◆ Required action
For the listing beneath, state how many lines contain the string "right". Give the number by itself.

◆ Records for the task
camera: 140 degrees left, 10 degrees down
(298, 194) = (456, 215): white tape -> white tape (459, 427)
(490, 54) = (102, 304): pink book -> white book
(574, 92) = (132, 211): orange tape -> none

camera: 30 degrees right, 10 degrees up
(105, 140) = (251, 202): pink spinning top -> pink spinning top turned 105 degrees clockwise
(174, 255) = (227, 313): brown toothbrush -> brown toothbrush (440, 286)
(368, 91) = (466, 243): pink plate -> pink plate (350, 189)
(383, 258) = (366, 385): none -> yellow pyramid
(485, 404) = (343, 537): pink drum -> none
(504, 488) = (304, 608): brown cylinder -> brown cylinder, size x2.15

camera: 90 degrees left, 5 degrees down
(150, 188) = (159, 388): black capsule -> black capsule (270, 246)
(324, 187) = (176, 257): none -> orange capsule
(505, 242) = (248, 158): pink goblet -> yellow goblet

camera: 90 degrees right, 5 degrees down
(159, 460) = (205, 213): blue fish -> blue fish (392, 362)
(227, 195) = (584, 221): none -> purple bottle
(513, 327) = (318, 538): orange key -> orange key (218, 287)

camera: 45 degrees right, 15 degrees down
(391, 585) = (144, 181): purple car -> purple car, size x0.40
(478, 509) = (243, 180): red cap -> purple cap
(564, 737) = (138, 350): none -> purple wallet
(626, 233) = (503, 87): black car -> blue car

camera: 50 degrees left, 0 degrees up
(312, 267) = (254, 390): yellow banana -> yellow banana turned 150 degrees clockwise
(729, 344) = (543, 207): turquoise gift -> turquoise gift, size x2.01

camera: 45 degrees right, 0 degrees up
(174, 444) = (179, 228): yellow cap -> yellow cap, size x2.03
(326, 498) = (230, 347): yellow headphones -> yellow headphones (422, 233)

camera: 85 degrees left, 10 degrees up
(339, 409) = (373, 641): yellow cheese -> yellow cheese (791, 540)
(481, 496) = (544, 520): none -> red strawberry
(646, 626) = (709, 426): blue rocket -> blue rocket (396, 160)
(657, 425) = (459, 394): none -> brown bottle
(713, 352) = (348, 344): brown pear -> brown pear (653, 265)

◆ Response
4